## WHAT YOU NEED TO DO
Find the line that contains "white plate F3:F4". Copy it and every line after it to the end of the material below, exactly, with no pictures.
=== Begin Enclosure ===
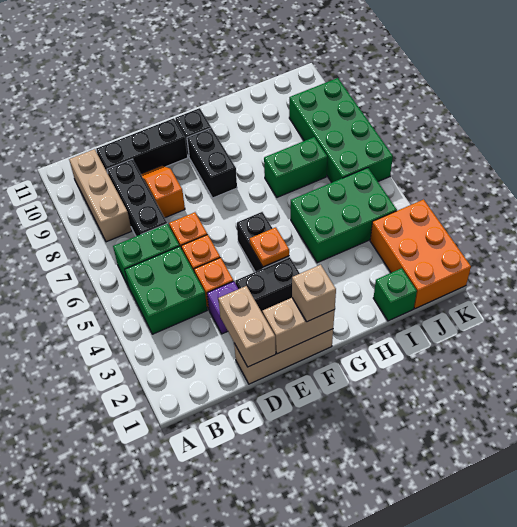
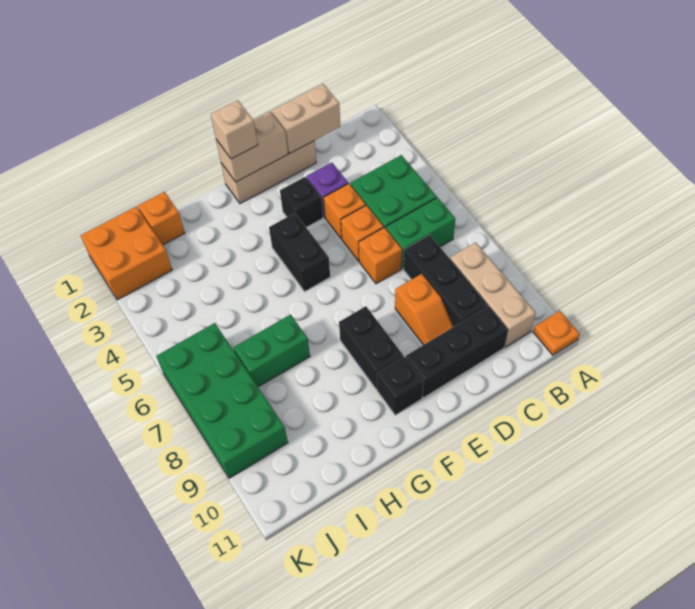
tan brick D1:D2 level 2 -> tan brick C1:D1 level 2
black brick E3:F3 level 1 -> black brick E3 level 1
orange plate F4 level 2 -> orange plate A11 level 1
green brick H4:J5 level 1 -> none
green brick I1 level 1 -> orange brick I1 level 1
orange brick J1:K3 level 1 -> orange brick J1:K2 level 1

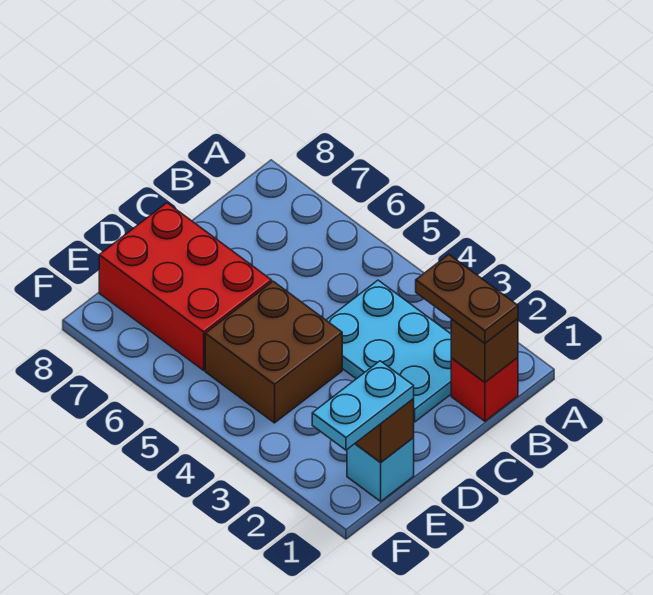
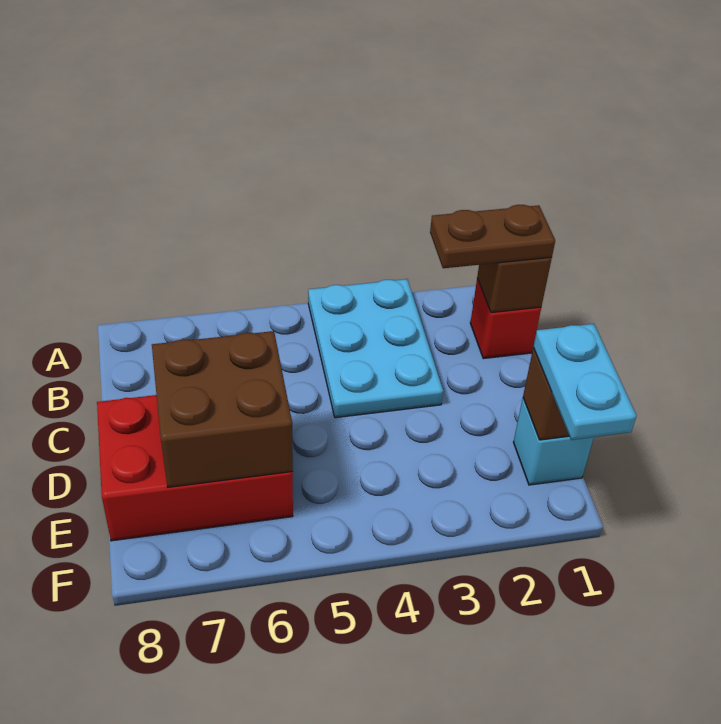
cyan plate B2:C4 level 1 -> cyan plate A3:C4 level 1
brown brick D4:E5 level 1 -> brown brick D6:E7 level 2

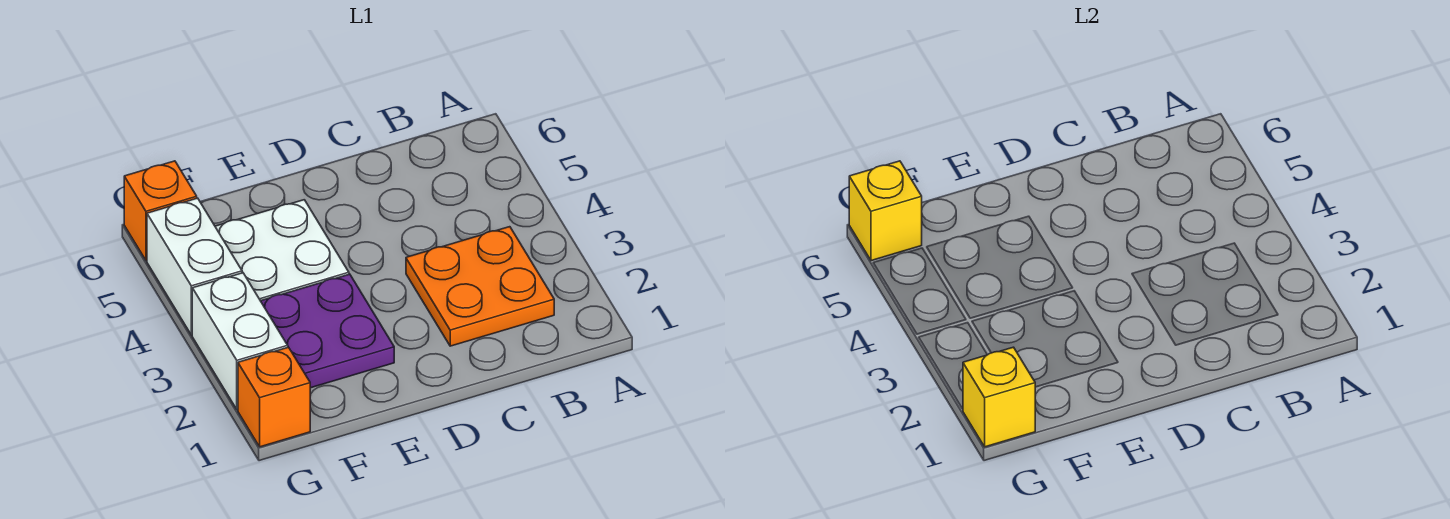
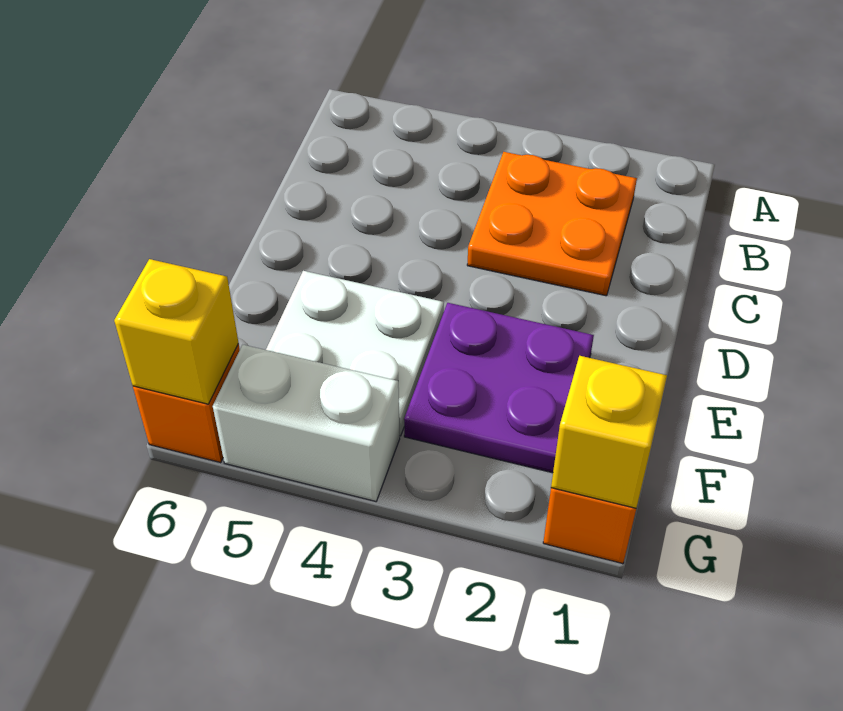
white brick G2:G3 level 1 -> none

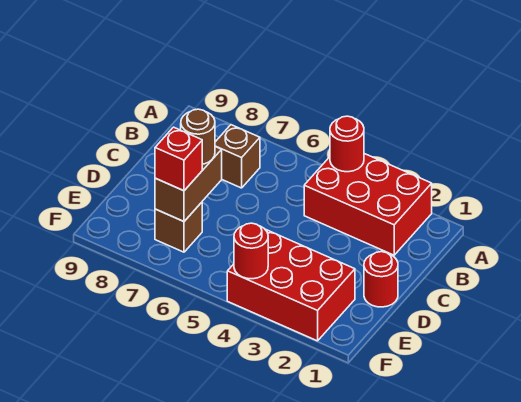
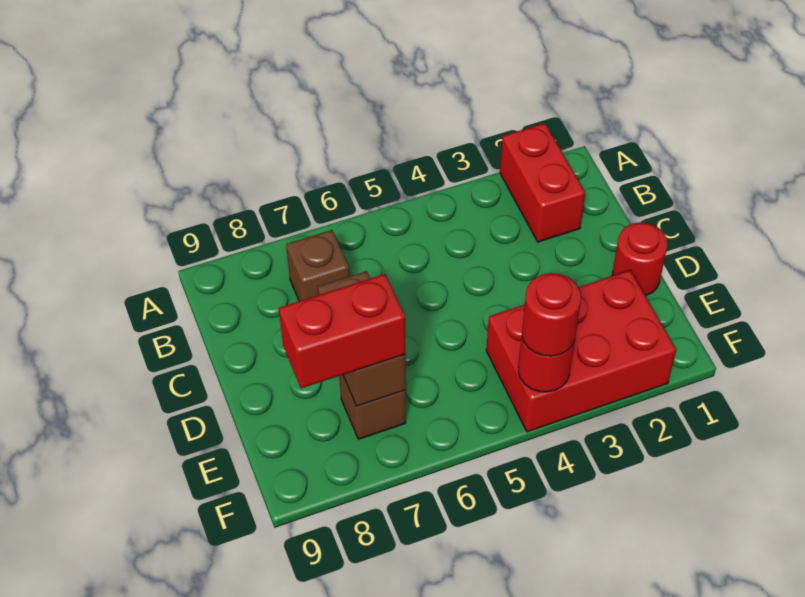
red brick A2:B4 level 1 -> red brick A2:B2 level 1
red round brick A4 level 2 -> red round brick F4 level 3
brown round brick D7 level 3 -> none
red brick E7 level 3 -> red brick E7:E8 level 3

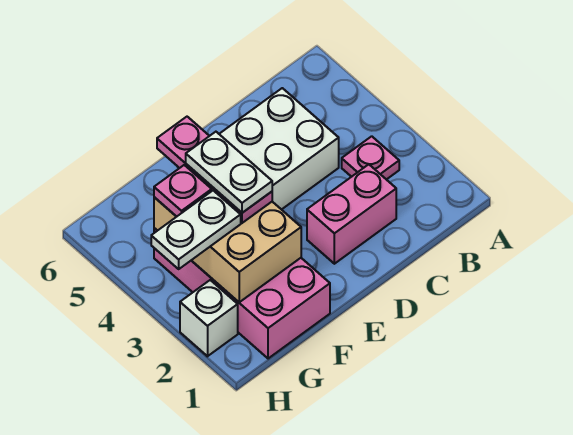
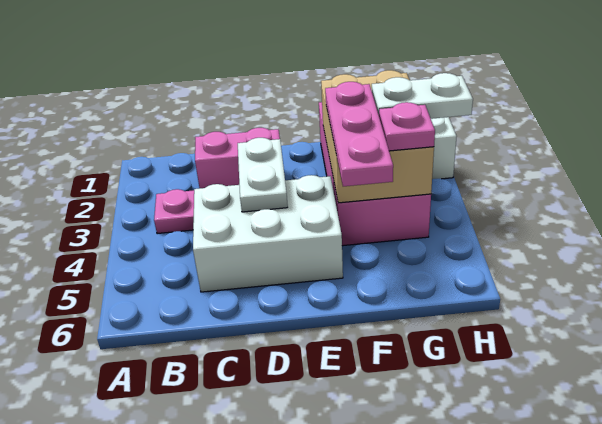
white plate F3:F4 level 4 -> white plate D3:D4 level 2

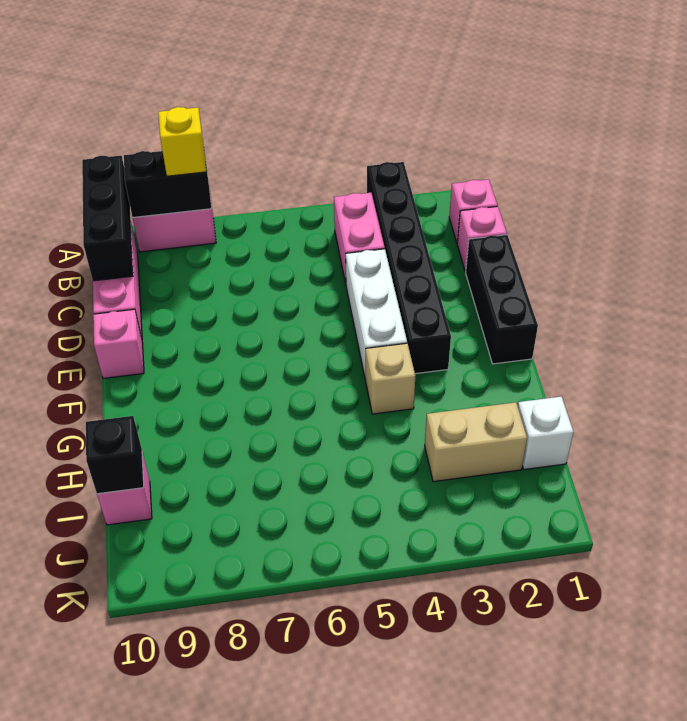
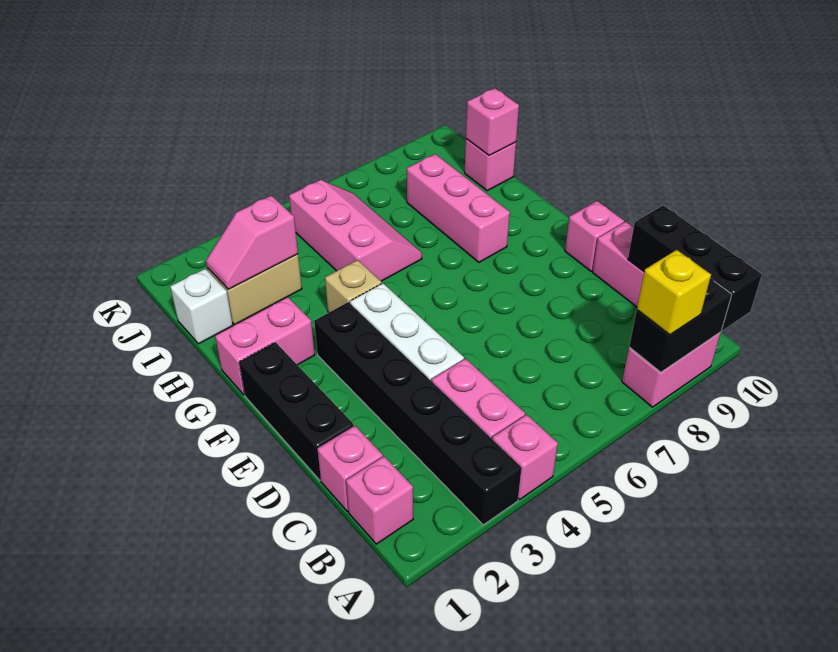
none -> pink brick A4 level 1
none -> pink brick G1:G2 level 1
none -> pink brick G8:I8 level 1
none -> pink slope H5:J6 level 1 top 5
none -> pink slope I2:I3 level 2 top 3
black brick I10 level 2 -> pink brick I10 level 2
=== End Enclosure ===
## EXERCISE SOLUTION
white plate F3:F4 level 4 -> white plate D3:D4 level 2

none -> pink brick A4 level 1
none -> pink brick G1:G2 level 1
none -> pink brick G8:I8 level 1
none -> pink slope H5:J6 level 1 top 5
none -> pink slope I2:I3 level 2 top 3
black brick I10 level 2 -> pink brick I10 level 2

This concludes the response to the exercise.